(Beginning of Data to examine)

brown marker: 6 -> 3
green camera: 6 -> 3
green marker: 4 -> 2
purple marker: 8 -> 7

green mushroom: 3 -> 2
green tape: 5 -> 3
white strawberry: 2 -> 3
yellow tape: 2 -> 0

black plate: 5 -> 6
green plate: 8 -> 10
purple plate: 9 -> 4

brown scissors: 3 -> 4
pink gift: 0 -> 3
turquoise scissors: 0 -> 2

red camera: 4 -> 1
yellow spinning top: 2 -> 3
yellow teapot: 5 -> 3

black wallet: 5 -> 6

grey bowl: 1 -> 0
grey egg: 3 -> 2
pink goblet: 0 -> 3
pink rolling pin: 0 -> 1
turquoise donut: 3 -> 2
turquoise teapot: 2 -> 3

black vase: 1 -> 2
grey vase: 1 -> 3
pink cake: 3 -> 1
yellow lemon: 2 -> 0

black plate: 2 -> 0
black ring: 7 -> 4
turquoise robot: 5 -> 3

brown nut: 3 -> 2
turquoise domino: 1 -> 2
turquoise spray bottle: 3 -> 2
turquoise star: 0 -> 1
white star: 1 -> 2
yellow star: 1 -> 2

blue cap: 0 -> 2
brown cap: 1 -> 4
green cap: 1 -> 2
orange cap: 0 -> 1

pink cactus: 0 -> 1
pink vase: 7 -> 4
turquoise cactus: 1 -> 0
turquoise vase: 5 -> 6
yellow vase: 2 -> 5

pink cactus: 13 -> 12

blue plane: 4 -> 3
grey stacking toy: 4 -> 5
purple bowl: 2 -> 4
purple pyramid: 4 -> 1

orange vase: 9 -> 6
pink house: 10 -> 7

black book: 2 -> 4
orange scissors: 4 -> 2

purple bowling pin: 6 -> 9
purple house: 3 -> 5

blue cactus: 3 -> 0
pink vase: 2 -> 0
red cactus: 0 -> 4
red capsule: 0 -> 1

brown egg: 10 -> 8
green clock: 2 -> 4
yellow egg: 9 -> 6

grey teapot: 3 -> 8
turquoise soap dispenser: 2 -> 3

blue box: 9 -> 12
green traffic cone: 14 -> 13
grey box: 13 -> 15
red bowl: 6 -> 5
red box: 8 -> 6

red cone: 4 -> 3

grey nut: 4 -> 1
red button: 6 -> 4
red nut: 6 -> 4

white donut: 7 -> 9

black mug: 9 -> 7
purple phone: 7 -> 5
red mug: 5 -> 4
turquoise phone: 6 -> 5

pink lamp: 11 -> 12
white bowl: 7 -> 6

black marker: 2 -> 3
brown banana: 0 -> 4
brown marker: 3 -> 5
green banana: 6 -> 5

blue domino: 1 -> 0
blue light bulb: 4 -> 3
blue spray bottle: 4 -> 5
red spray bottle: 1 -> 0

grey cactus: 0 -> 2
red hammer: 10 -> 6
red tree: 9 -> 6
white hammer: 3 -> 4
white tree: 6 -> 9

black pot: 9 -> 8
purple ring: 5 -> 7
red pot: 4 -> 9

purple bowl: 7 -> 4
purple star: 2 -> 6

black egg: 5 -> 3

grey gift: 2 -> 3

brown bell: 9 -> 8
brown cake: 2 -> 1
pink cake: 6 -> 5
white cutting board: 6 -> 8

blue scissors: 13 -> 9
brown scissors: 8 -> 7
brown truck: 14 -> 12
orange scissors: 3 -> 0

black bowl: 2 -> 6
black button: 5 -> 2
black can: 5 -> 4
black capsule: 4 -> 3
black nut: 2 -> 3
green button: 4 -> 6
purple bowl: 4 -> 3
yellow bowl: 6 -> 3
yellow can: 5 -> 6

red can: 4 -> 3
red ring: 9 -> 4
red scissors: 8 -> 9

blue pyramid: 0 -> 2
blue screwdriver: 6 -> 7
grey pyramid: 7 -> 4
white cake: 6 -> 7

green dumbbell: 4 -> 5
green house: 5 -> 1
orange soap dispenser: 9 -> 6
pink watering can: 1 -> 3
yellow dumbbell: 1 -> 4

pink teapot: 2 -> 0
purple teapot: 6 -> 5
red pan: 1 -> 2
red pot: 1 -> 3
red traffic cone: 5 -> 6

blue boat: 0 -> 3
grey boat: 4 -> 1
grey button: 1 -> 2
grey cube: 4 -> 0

(End of Data to examine)

Here the output must be the lines above from the line with "white bowl: 7 -> 6" to the line with "brown scissors: 8 -> 7", both included, duplicated word for word and nothing else.

white bowl: 7 -> 6

black marker: 2 -> 3
brown banana: 0 -> 4
brown marker: 3 -> 5
green banana: 6 -> 5

blue domino: 1 -> 0
blue light bulb: 4 -> 3
blue spray bottle: 4 -> 5
red spray bottle: 1 -> 0

grey cactus: 0 -> 2
red hammer: 10 -> 6
red tree: 9 -> 6
white hammer: 3 -> 4
white tree: 6 -> 9

black pot: 9 -> 8
purple ring: 5 -> 7
red pot: 4 -> 9

purple bowl: 7 -> 4
purple star: 2 -> 6

black egg: 5 -> 3

grey gift: 2 -> 3

brown bell: 9 -> 8
brown cake: 2 -> 1
pink cake: 6 -> 5
white cutting board: 6 -> 8

blue scissors: 13 -> 9
brown scissors: 8 -> 7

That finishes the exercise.